EXERCISE INSTRUCTIONS: In the data below, the answer is the run of lines from the line containing "tan 1x1 plate" through the line containing "none -> black 1x2 brick [147,262,254,343]", both included; print it exactly and nothing else.

GIVEN DATA:
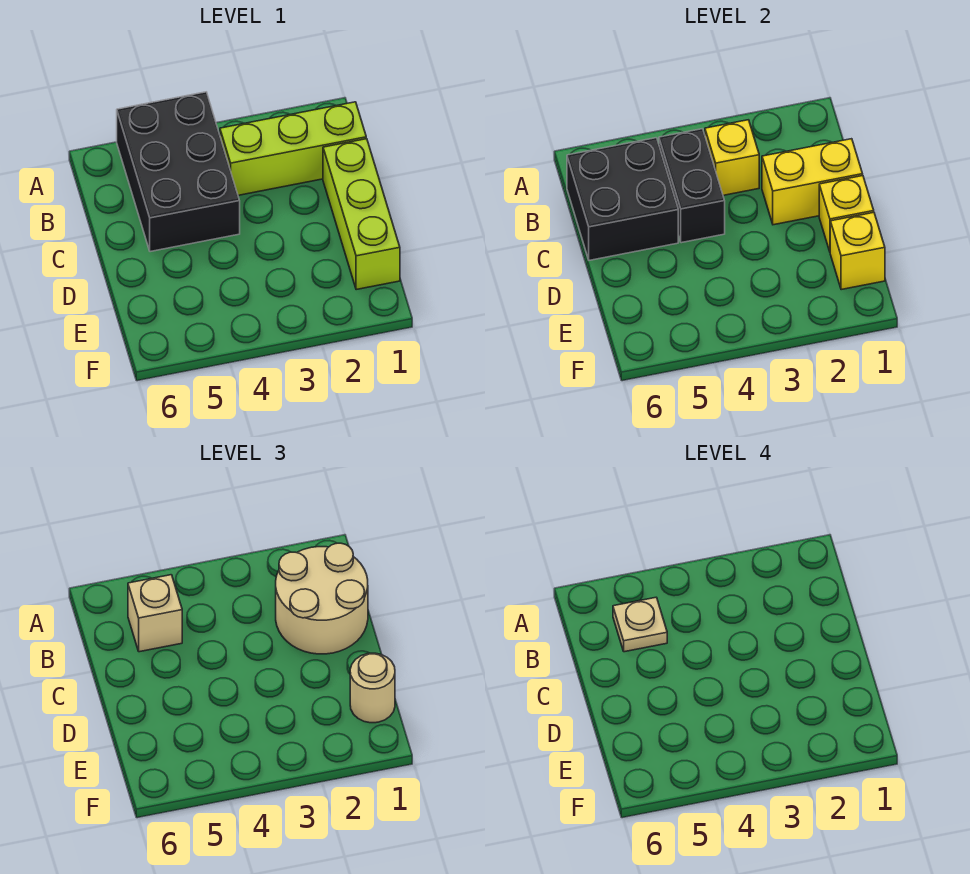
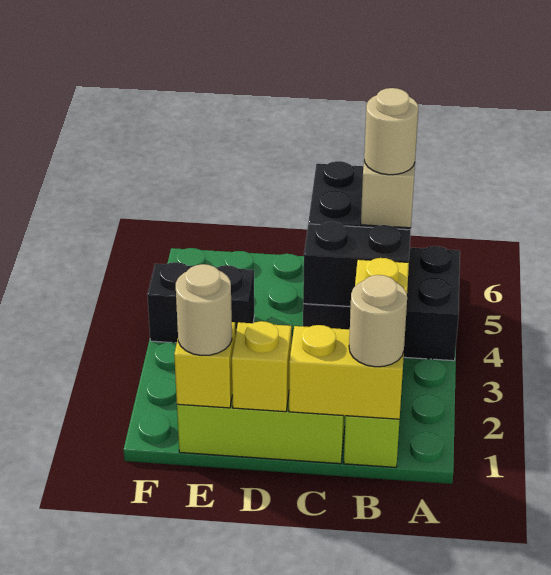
tan 2x2 round brick [276,543,368,654] -> tan 1x1 round brick [349,275,407,367]
tan 1x1 plate [613,597,667,652] -> tan 1x1 round brick [364,88,418,175]
yellow 1x2 brick [762,139,863,225] -> yellow 1x2 brick turned to [289,325,404,419]
none -> black 1x2 brick [147,262,254,343]

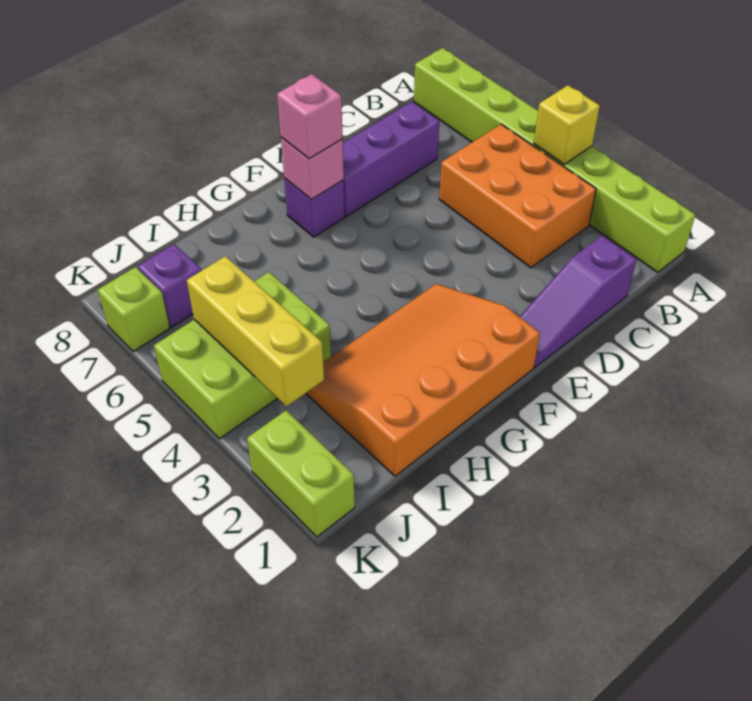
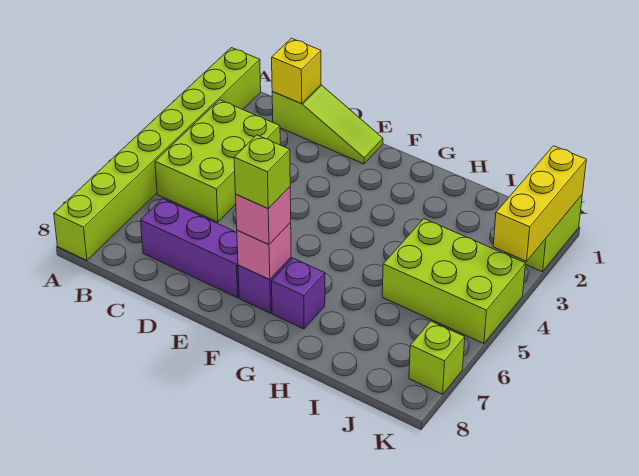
yellow 1x1 brick [534,85,600,164] -> yellow 1x1 brick moved to [272,38,321,104]
orange 2x3 brick [439,124,596,268] -> lime 2x3 brick [155,100,280,222]
purple 1x3 slope [520,236,636,367] -> lime 1x3 slope [272,85,383,164]
orange 3x4 slope [306,284,540,476] -> none
none -> lime 1x1 brick [234,135,290,208]
yellow 1x3 brick [187,256,324,407] -> yellow 1x3 brick moved to [493,146,586,261]
purple 1x1 brick [138,244,201,327] -> purple 1x1 brick moved to [272,258,325,329]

EXERCISE SOLUTION:
tan 1x1 plate [613,597,667,652] -> tan 1x1 round brick [364,88,418,175]
yellow 1x2 brick [762,139,863,225] -> yellow 1x2 brick turned to [289,325,404,419]
none -> black 1x2 brick [147,262,254,343]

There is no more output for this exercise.